[Extracted records]
╔══

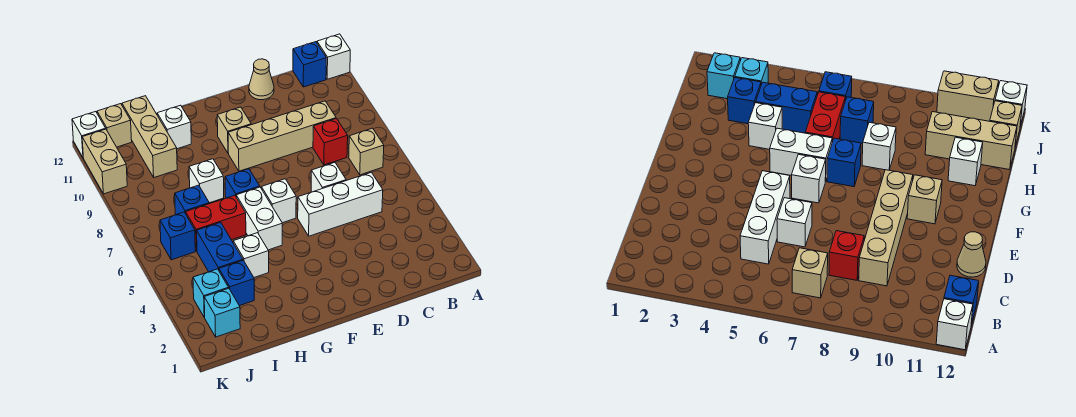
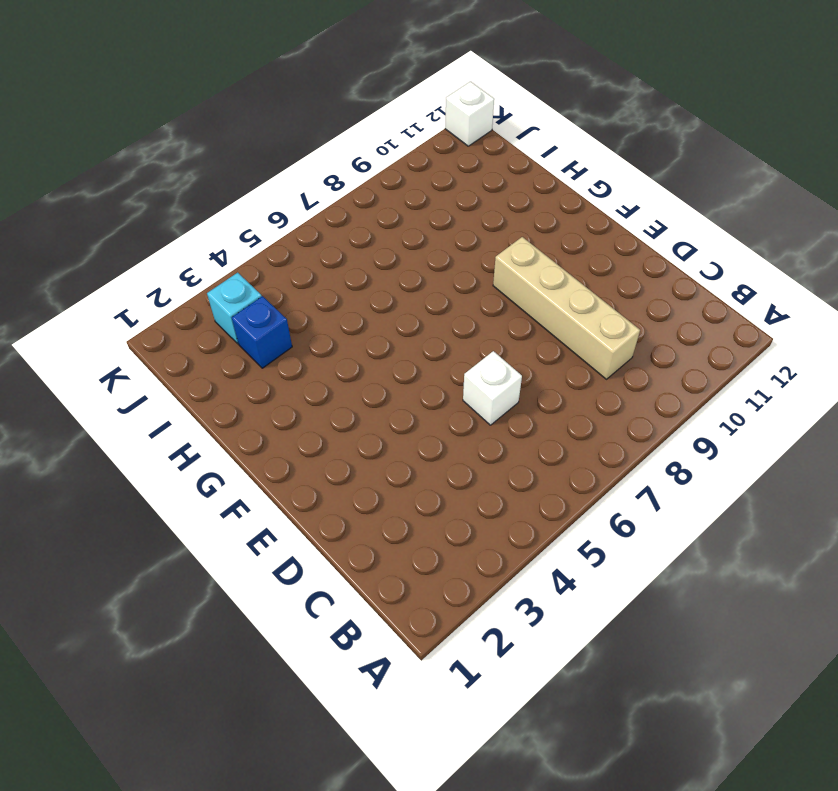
none -> white brick A12 level 1
none -> tan brick B7 level 1
none -> blue brick B12 level 1

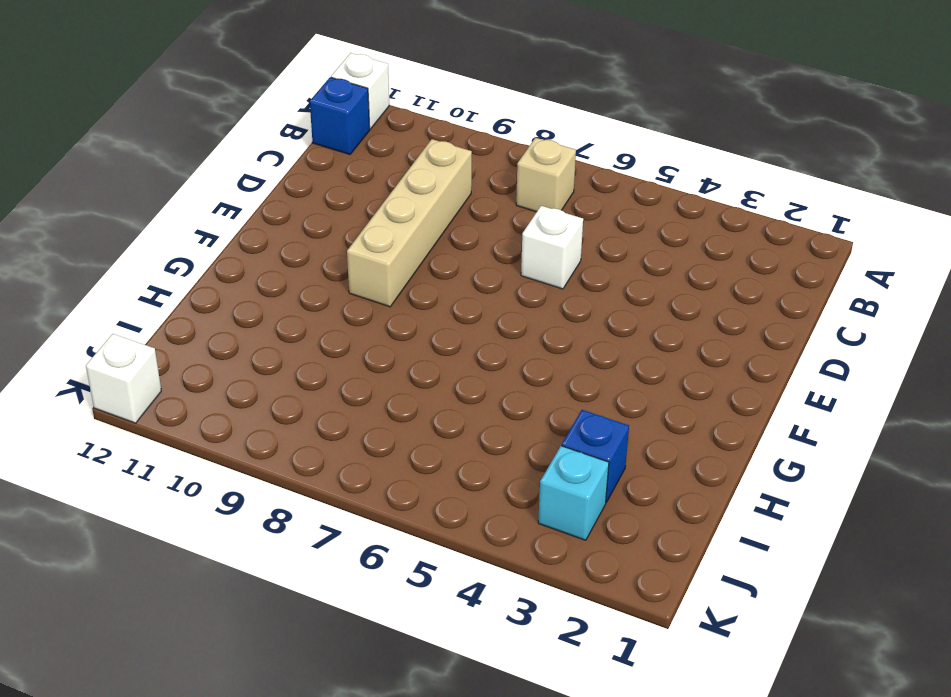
none -> white brick C5:E5 level 1
none -> red brick C8 level 1
none -> tan cone D12 level 1

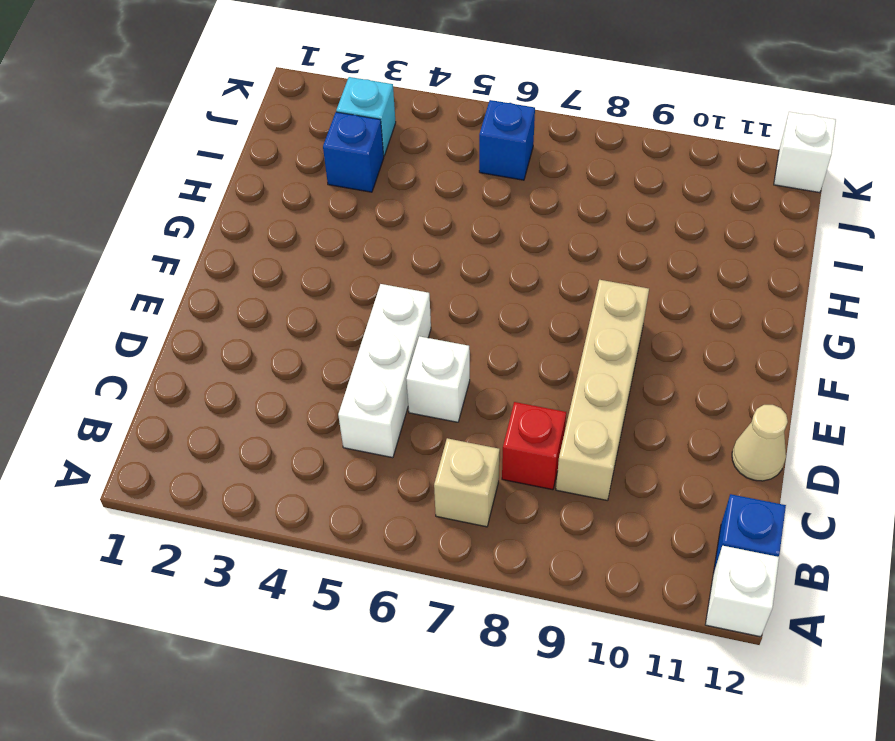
none -> white brick F6 level 1
none -> tan brick F10 level 1
none -> white brick G5:G6 level 1

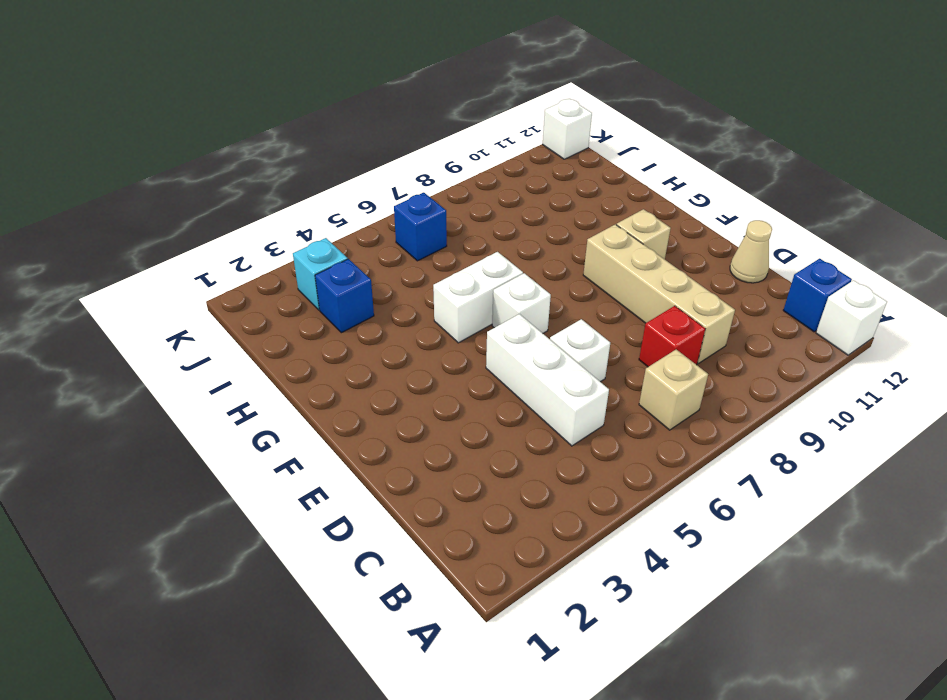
none -> blue brick G7 level 1
none -> white brick H4 level 1
none -> red brick H6:I6 level 1

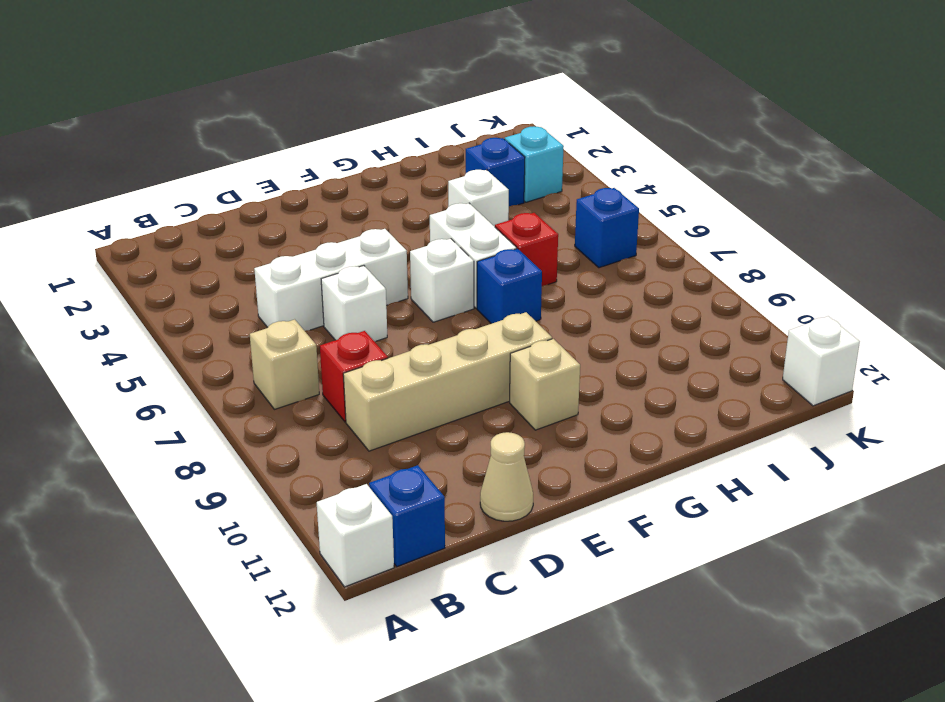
red brick H6 level 1 -> red brick H6:I6 level 1
none -> white brick H8 level 1
none -> white brick H11 level 1
none -> blue brick I4:I5 level 1

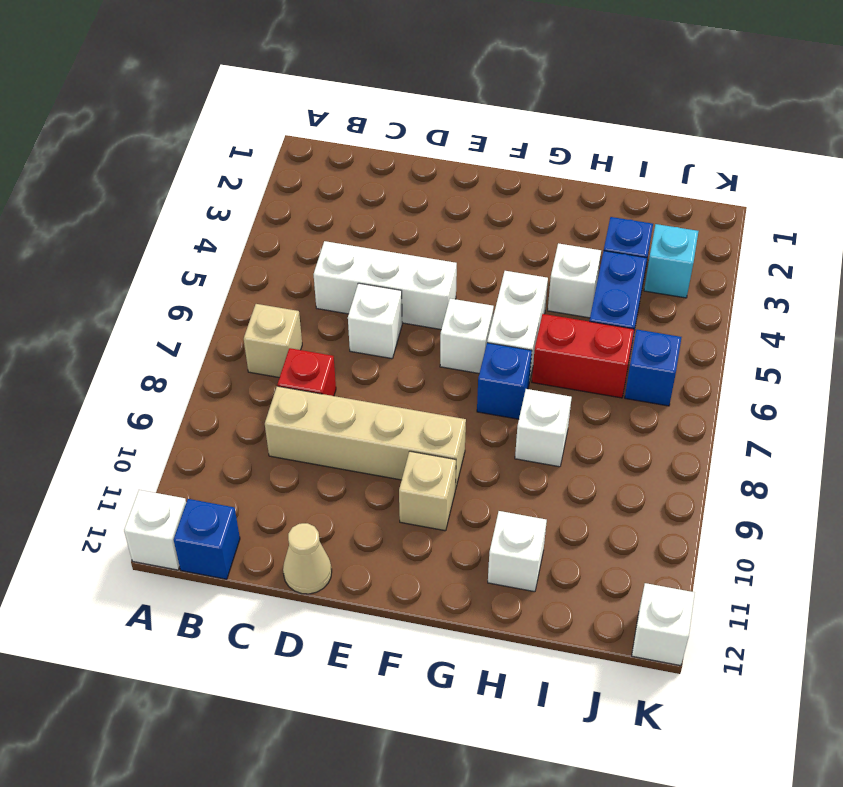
none -> blue brick I7 level 1
none -> tan brick I10:I12 level 1
none -> cyan brick J2 level 1

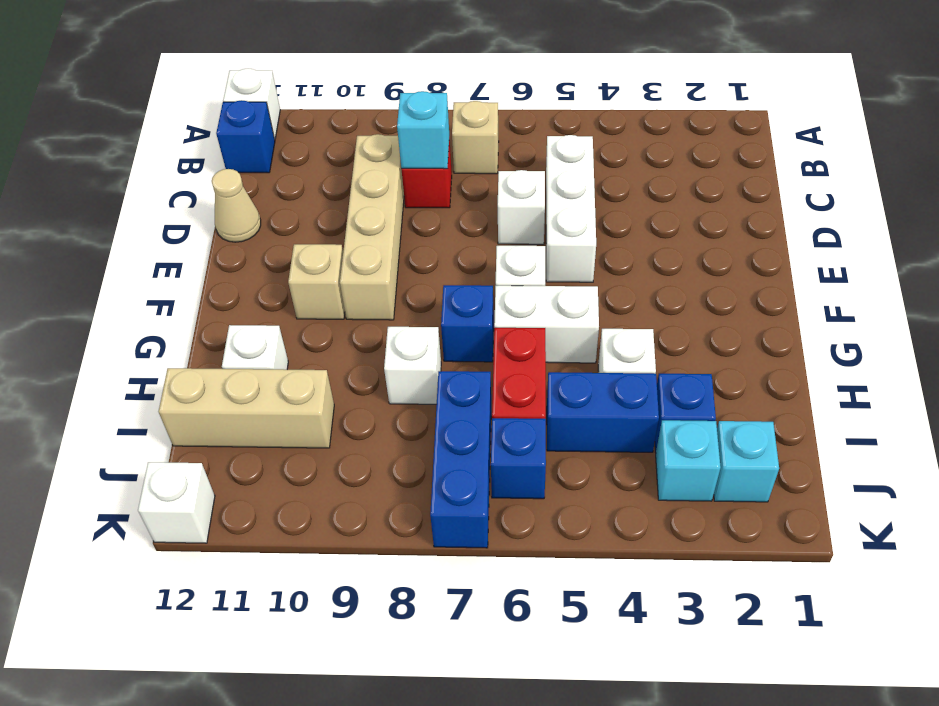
cyan brick C8 level 2 -> none
blue brick I7:K7 level 1 -> blue brick I7 level 1
none -> tan brick J12 level 1
none -> tan brick K10:K11 level 1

╚══

_THE TASK_: Leave out the pictures, then return every line of the data exactly.

_TASK ANSWER_:
none -> white brick A12 level 1
none -> tan brick B7 level 1
none -> blue brick B12 level 1

none -> white brick C5:E5 level 1
none -> red brick C8 level 1
none -> tan cone D12 level 1

none -> white brick F6 level 1
none -> tan brick F10 level 1
none -> white brick G5:G6 level 1

none -> blue brick G7 level 1
none -> white brick H4 level 1
none -> red brick H6:I6 level 1

red brick H6 level 1 -> red brick H6:I6 level 1
none -> white brick H8 level 1
none -> white brick H11 level 1
none -> blue brick I4:I5 level 1

none -> blue brick I7 level 1
none -> tan brick I10:I12 level 1
none -> cyan brick J2 level 1

cyan brick C8 level 2 -> none
blue brick I7:K7 level 1 -> blue brick I7 level 1
none -> tan brick J12 level 1
none -> tan brick K10:K11 level 1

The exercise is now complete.